## Task description
Count the lines in the data below that contain the string "stone". Reply with the number alone.

## Start Records provided

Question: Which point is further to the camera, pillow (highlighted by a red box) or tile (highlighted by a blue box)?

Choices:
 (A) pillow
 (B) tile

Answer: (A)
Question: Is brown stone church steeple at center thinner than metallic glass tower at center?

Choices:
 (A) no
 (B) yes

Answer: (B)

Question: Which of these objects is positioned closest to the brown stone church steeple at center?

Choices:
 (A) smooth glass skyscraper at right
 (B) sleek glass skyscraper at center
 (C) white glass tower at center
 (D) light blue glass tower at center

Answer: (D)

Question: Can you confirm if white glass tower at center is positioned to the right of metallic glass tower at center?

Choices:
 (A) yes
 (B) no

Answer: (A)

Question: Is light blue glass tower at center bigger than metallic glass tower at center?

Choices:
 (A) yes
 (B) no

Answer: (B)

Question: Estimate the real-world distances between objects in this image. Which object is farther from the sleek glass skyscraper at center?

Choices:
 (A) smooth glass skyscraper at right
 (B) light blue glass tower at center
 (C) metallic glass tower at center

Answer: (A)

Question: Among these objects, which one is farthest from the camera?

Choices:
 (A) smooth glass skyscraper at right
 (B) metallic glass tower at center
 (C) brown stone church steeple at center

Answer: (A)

## End Records provided
## Start Records provided

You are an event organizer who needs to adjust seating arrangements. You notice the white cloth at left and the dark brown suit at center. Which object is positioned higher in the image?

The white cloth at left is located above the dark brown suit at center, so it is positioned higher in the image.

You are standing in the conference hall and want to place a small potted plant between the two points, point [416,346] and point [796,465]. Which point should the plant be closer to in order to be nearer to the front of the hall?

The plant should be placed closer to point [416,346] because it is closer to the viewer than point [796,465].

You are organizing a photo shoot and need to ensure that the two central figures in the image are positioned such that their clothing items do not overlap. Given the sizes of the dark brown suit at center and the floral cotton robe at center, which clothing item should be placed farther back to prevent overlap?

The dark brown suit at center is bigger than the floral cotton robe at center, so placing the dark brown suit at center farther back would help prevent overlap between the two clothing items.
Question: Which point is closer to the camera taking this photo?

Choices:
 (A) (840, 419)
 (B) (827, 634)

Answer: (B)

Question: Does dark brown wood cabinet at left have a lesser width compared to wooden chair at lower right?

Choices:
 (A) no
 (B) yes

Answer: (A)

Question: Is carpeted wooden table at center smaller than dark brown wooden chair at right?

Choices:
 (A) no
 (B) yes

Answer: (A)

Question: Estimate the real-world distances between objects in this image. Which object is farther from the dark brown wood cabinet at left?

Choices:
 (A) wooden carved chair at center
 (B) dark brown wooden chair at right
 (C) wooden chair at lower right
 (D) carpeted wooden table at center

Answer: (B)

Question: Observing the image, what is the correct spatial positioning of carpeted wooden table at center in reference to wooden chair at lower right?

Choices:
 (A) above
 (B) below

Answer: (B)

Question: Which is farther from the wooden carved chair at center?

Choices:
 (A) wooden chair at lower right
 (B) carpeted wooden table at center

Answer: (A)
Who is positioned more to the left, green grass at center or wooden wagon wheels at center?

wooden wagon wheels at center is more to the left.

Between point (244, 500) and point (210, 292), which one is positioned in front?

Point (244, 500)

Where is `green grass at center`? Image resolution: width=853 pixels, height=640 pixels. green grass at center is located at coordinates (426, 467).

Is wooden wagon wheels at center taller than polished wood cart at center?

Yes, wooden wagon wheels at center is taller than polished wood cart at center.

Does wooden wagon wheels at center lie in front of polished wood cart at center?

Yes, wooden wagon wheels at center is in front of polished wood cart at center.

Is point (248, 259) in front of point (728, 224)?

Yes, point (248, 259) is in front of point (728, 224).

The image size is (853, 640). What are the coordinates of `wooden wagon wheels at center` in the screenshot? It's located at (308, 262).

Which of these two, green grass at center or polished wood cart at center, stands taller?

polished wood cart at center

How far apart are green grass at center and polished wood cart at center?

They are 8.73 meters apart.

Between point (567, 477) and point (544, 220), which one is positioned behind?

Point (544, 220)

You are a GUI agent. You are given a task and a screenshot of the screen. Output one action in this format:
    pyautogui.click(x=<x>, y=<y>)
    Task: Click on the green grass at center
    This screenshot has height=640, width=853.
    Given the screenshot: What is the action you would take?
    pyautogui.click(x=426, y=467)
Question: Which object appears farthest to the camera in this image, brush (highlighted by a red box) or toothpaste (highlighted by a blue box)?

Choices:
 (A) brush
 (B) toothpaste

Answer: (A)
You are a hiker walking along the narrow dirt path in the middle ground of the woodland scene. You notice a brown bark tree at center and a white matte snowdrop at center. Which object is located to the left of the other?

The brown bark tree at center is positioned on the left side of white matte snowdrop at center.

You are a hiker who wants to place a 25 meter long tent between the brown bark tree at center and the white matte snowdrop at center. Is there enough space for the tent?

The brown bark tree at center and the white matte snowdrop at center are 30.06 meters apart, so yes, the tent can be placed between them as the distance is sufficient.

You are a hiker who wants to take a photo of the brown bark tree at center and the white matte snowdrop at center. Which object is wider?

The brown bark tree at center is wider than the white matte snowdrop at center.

## End Records provided

## Written response
3